* Exercise data
============================================================

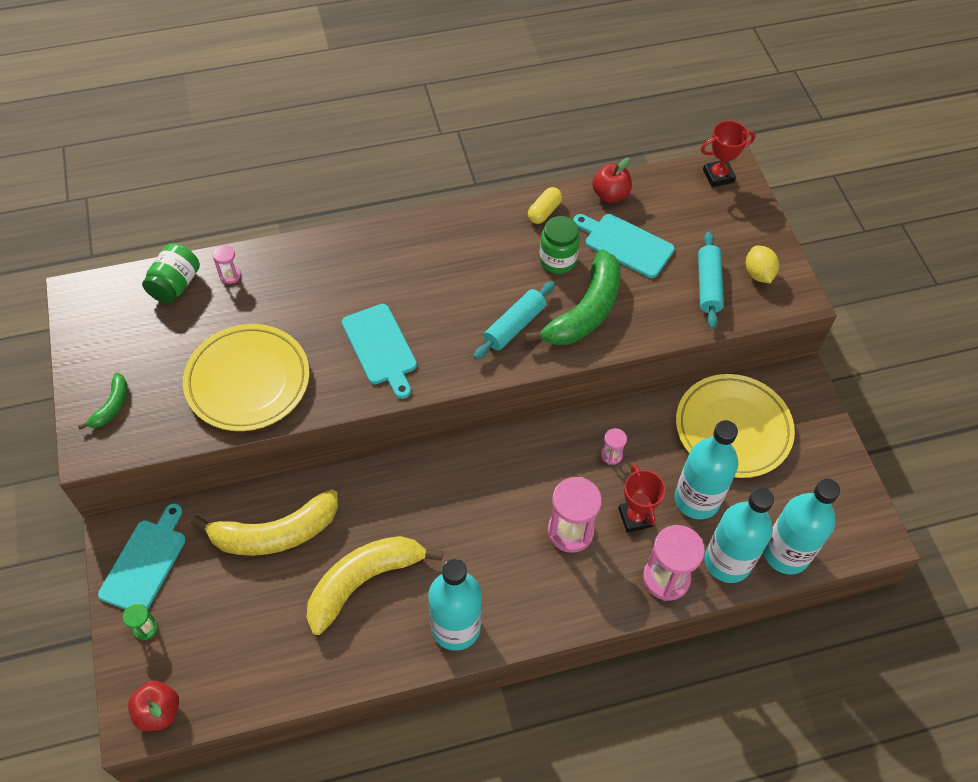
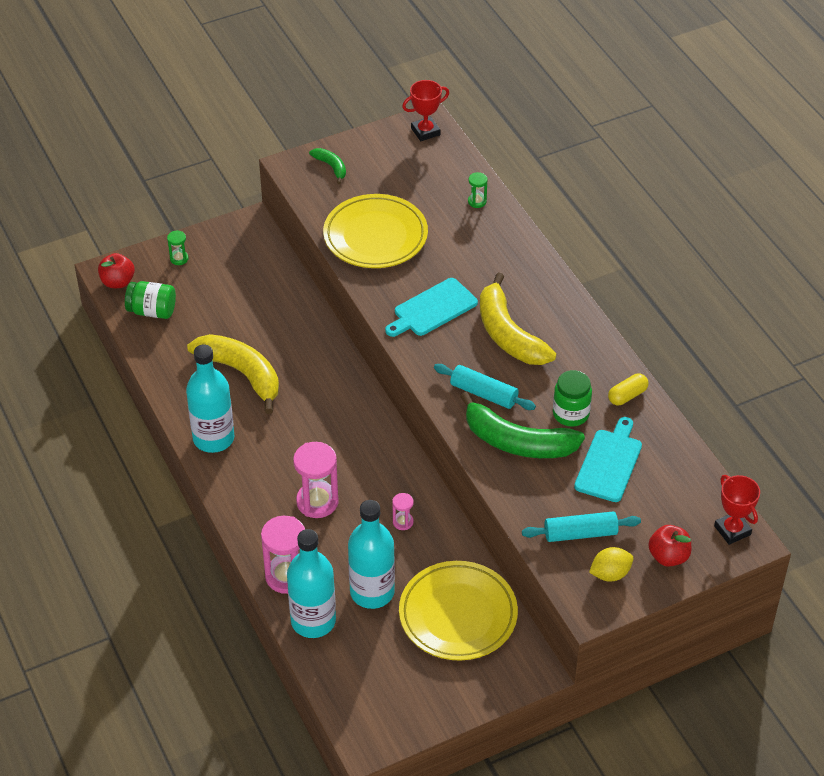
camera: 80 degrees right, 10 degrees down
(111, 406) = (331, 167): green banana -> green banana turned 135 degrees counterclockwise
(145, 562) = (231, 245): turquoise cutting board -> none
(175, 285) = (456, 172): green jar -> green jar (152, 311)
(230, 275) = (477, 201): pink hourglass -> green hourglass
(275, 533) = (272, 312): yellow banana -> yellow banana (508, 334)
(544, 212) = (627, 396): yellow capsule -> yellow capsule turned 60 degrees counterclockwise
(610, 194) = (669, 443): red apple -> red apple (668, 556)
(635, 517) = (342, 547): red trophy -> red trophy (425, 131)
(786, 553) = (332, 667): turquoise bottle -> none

============================================================

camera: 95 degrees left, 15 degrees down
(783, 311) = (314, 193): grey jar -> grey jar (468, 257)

============================================================

* Task brief
Starting at the line that has "(610, 194) = (669, 443): red" and ending at the line that has "(786, 553) = (332, 667): turquoise", please write out the lines above exactly, leaving out all others.

* Expected answer
(610, 194) = (669, 443): red apple -> red apple (668, 556)
(635, 517) = (342, 547): red trophy -> red trophy (425, 131)
(786, 553) = (332, 667): turquoise bottle -> none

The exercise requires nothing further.